# Available data:
═══

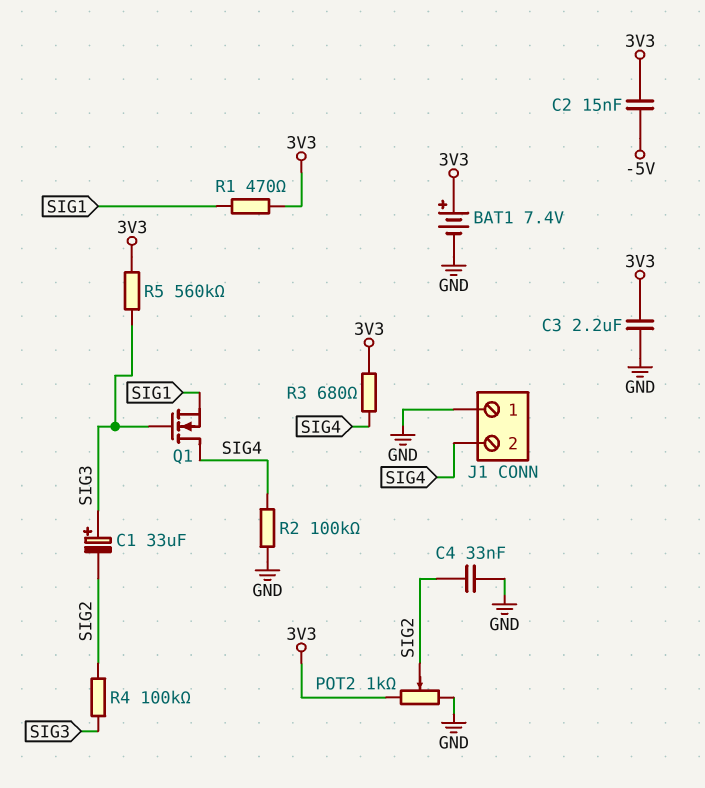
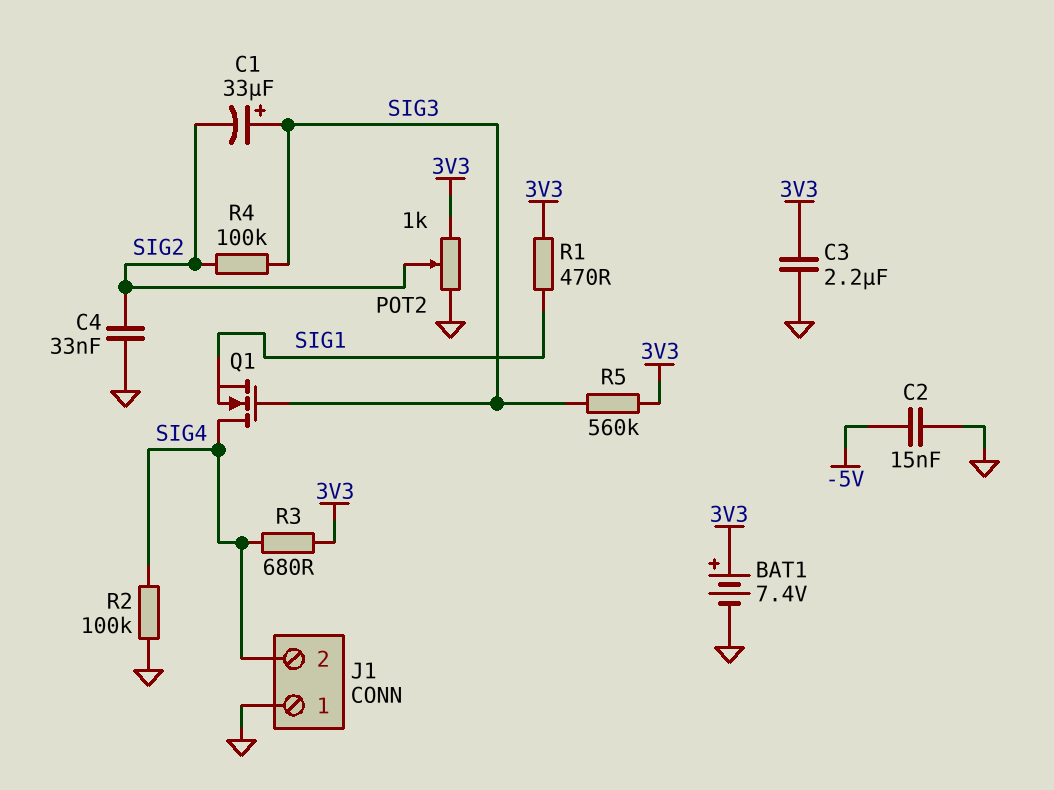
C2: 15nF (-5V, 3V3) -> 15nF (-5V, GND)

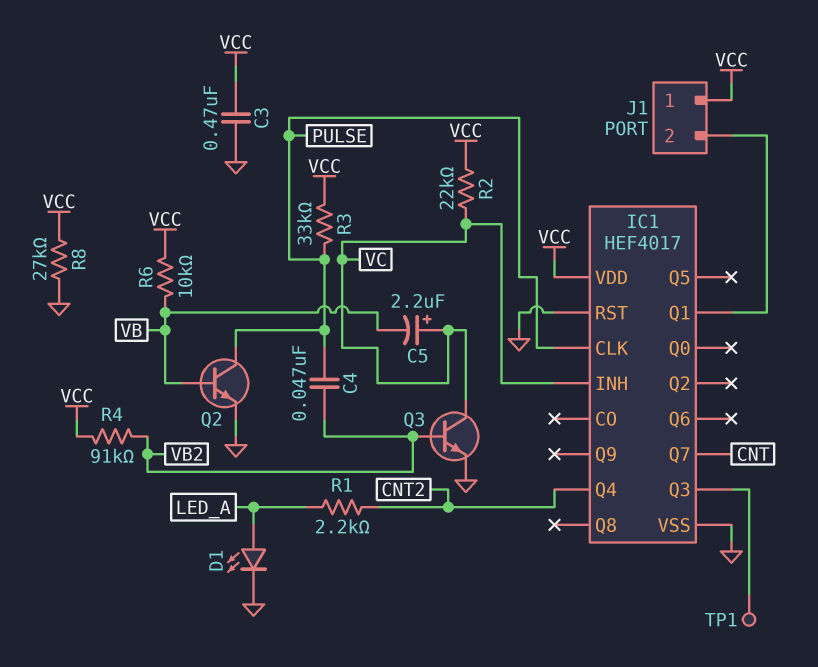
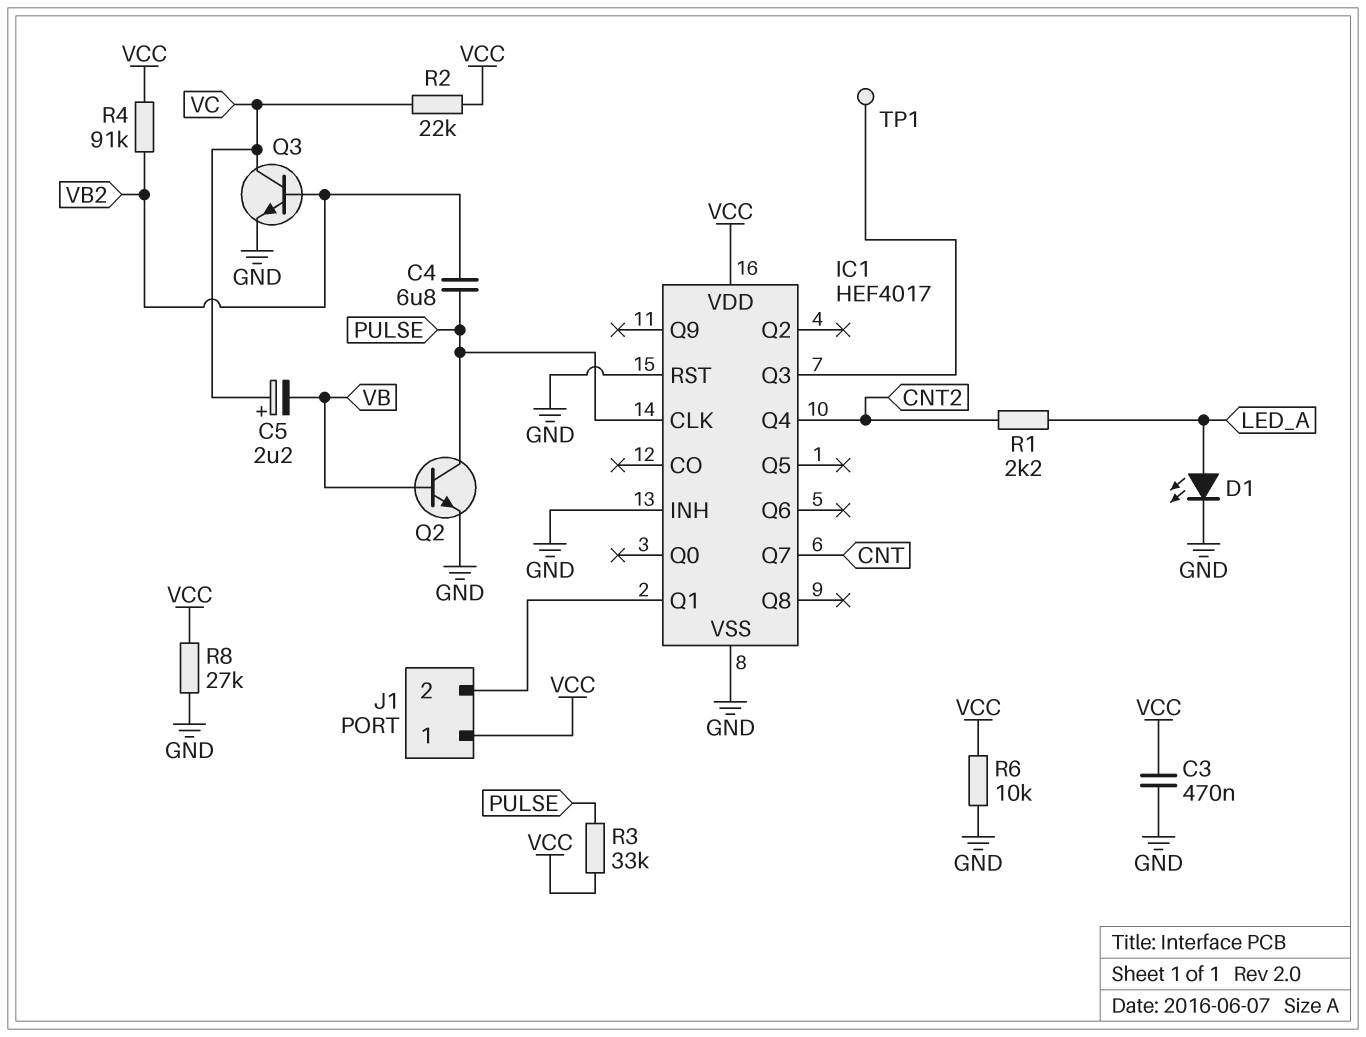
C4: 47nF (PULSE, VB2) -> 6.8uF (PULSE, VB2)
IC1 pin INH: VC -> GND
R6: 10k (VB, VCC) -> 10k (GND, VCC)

═══

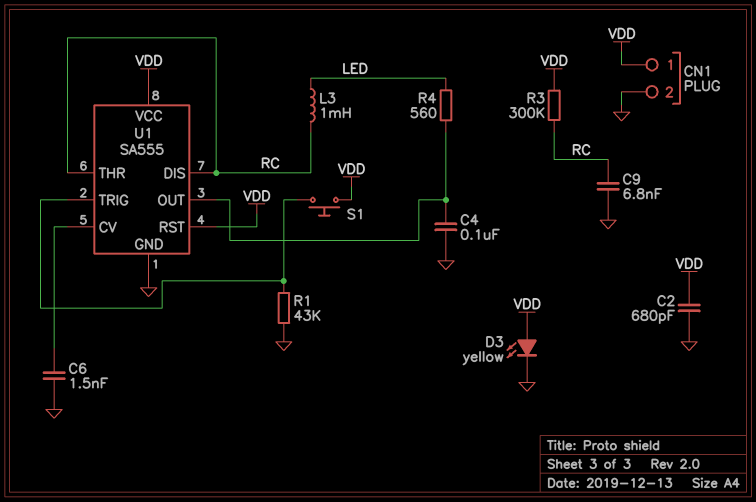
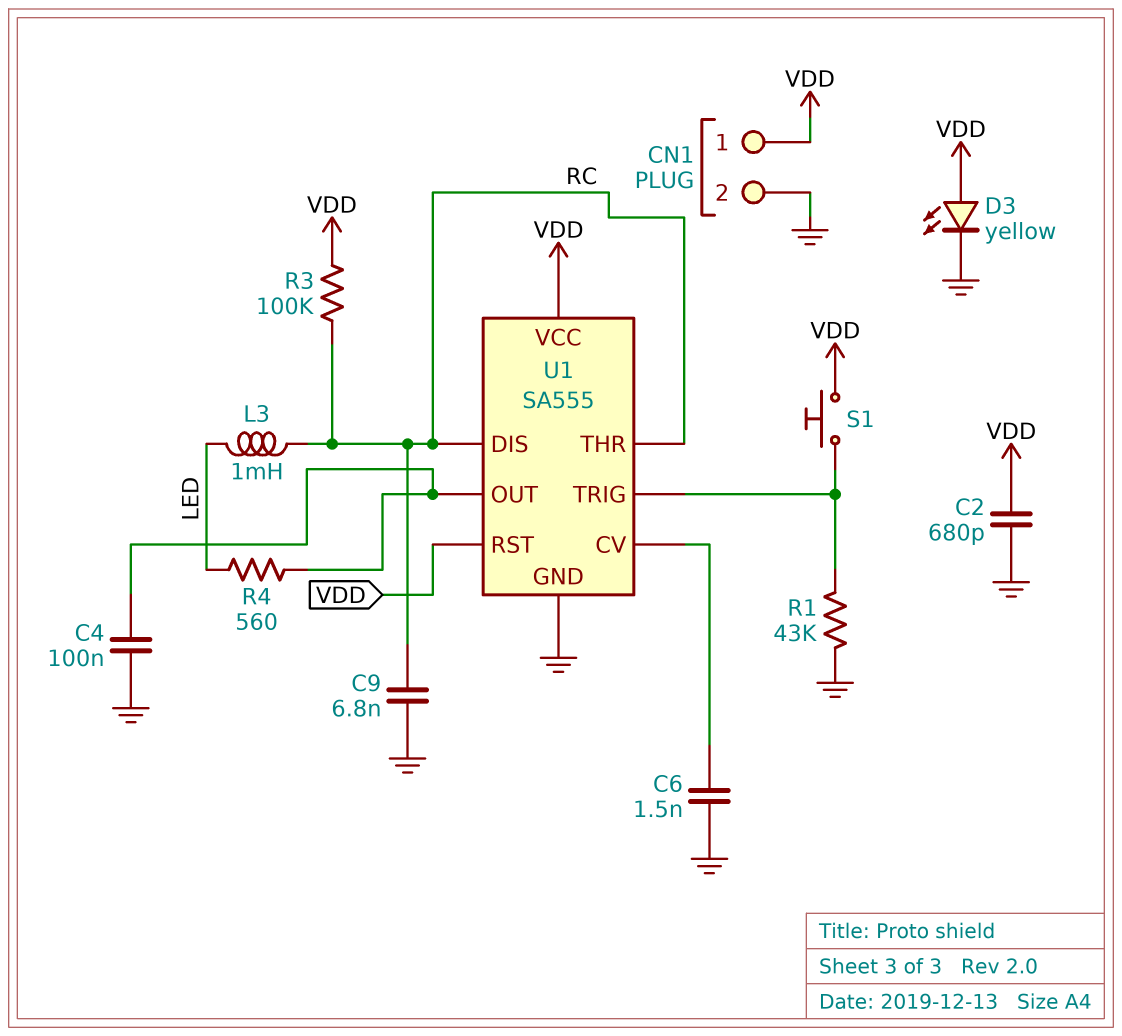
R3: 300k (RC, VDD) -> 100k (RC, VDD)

═══

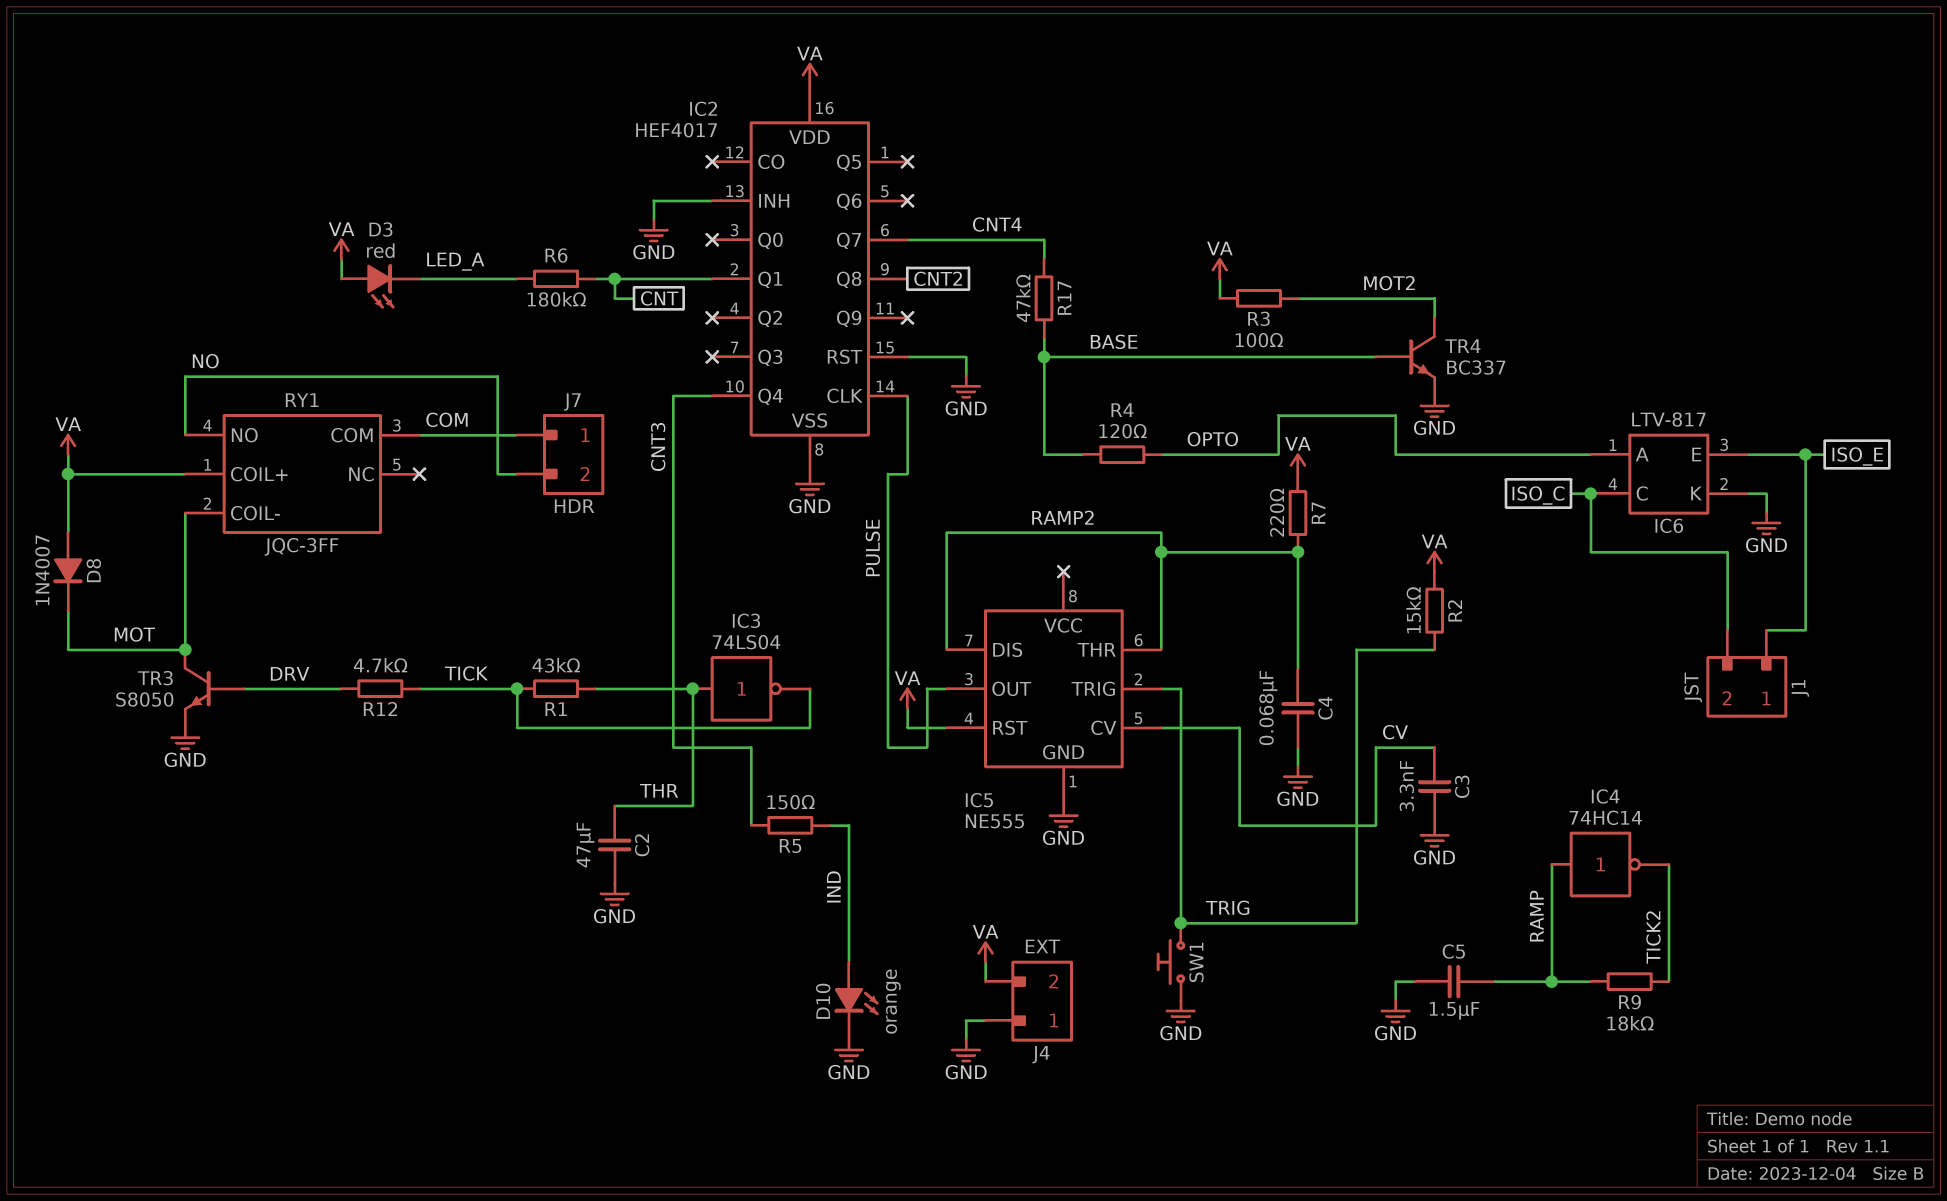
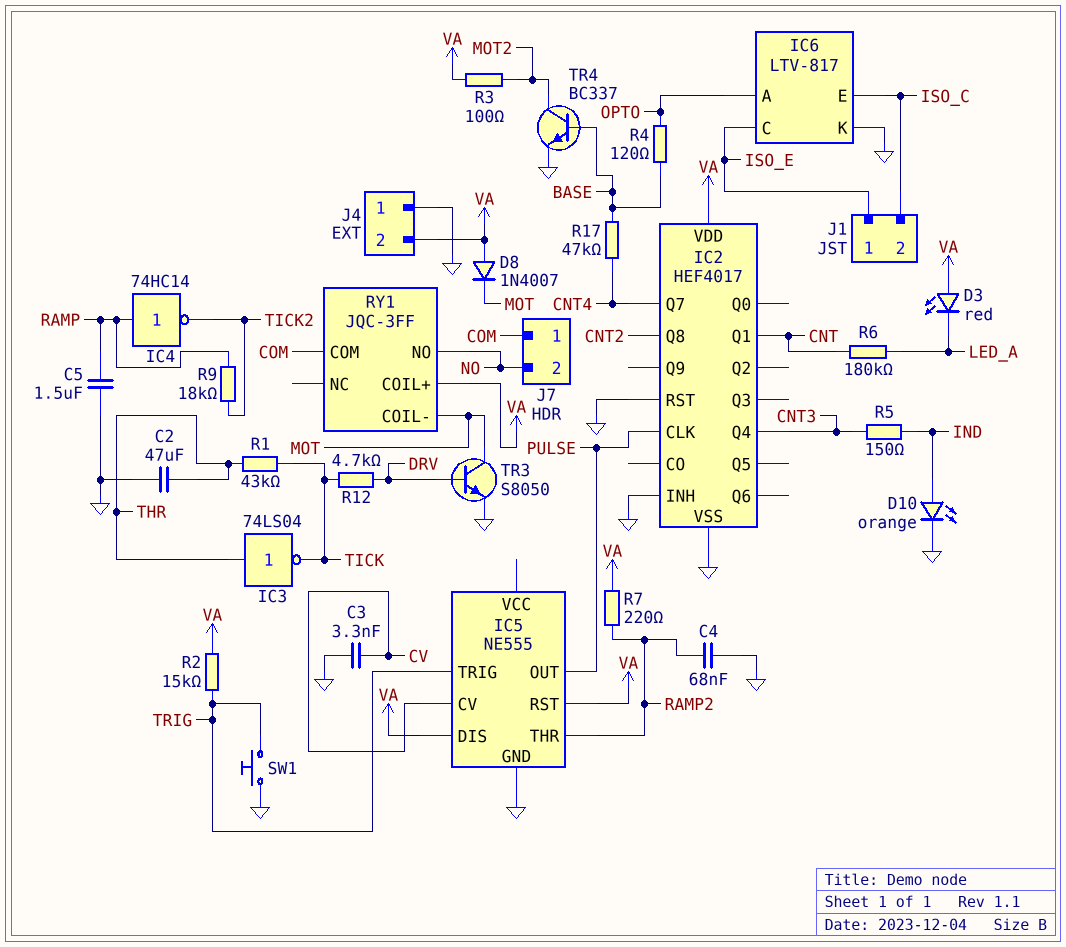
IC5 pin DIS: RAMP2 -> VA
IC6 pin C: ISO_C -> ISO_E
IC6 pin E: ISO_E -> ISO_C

═══

# What is being asked:
In the listing above, find the line with "C4: 47nF (PULSE, VB2) -> 6.8uF (PULSE, VB2)" and the line with "R6: 10k (VB, VCC) -> 10k (GND, VCC)", then print exactly those two lines and every line between them, and nothing more.

# Task solution:
C4: 47nF (PULSE, VB2) -> 6.8uF (PULSE, VB2)
IC1 pin INH: VC -> GND
R6: 10k (VB, VCC) -> 10k (GND, VCC)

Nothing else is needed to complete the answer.